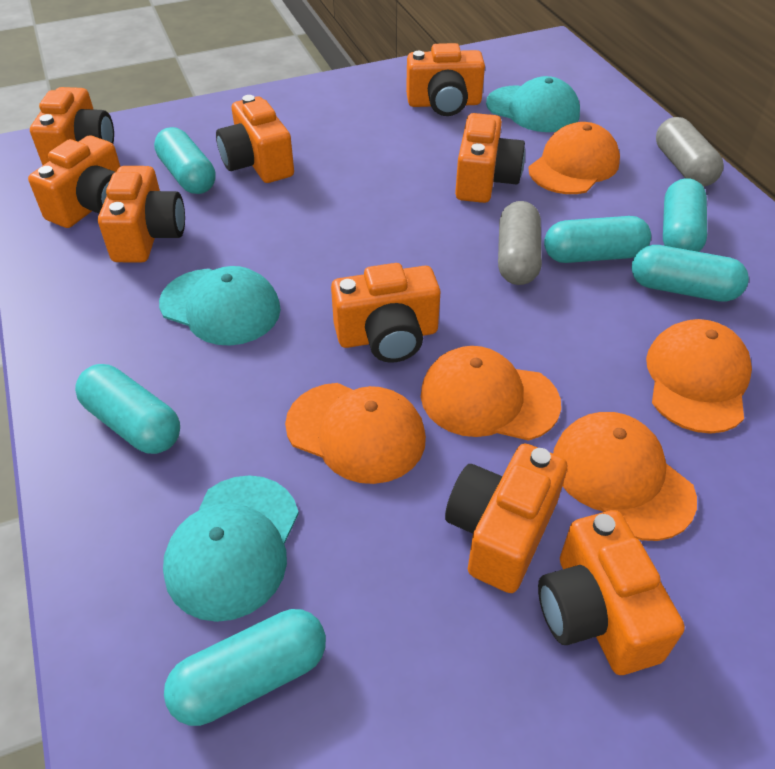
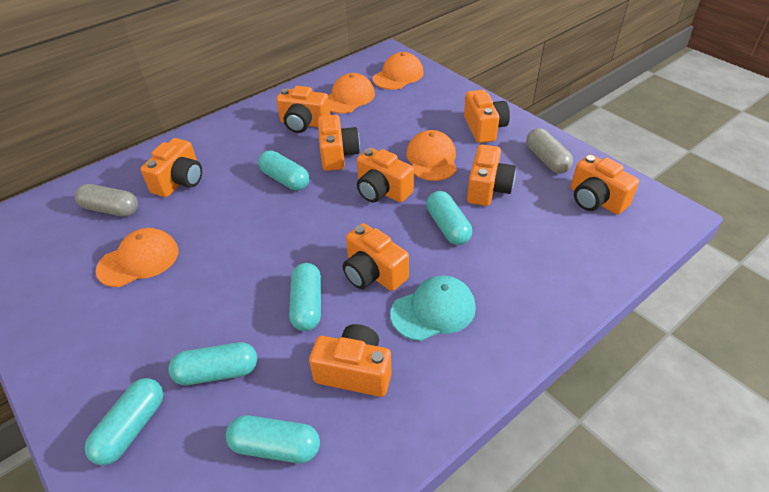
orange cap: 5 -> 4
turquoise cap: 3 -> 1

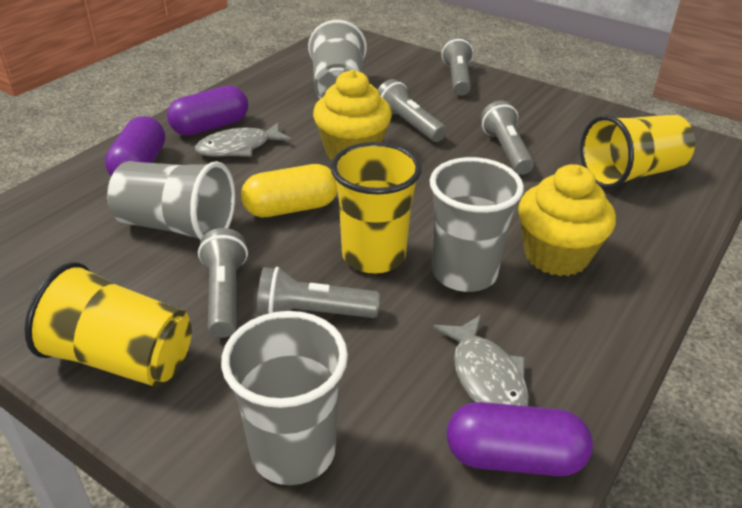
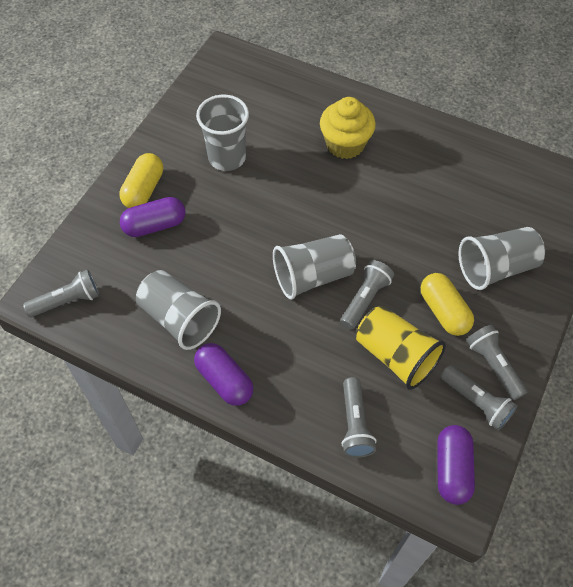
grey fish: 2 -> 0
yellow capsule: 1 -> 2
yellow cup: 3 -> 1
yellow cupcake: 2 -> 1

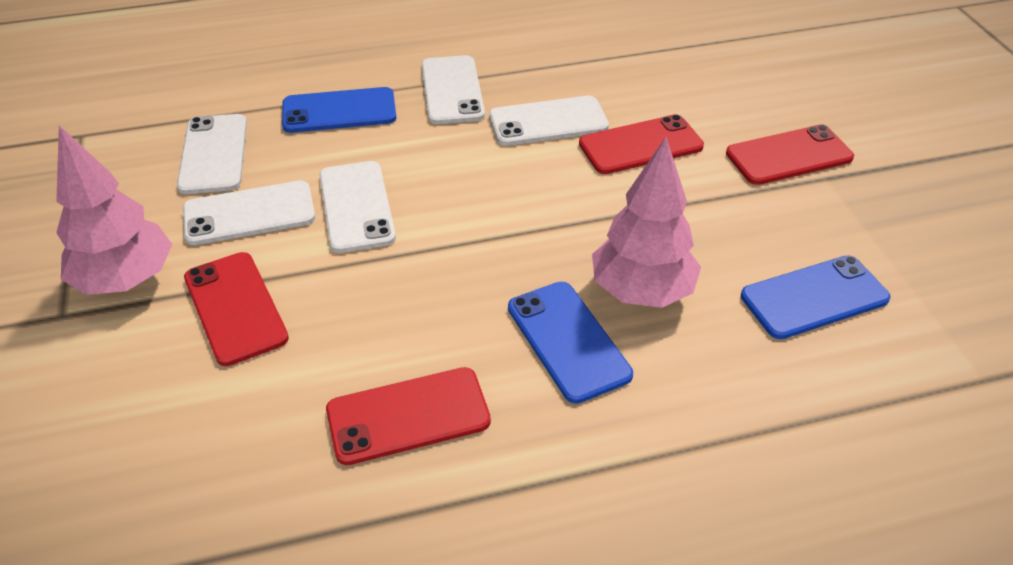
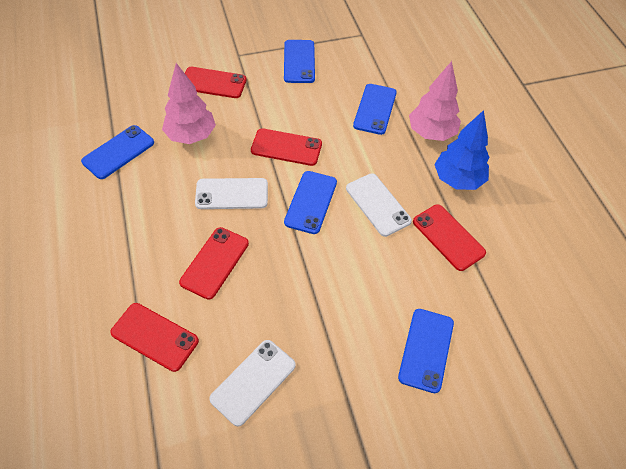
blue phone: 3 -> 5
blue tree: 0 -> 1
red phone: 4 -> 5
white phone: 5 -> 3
*-*-*
**EXERCISE OBJECTIVE:**
Within the records above, count each line holding "phone". Write down only the number.

**OUTPUT FOR THIS EXERCISE:**
3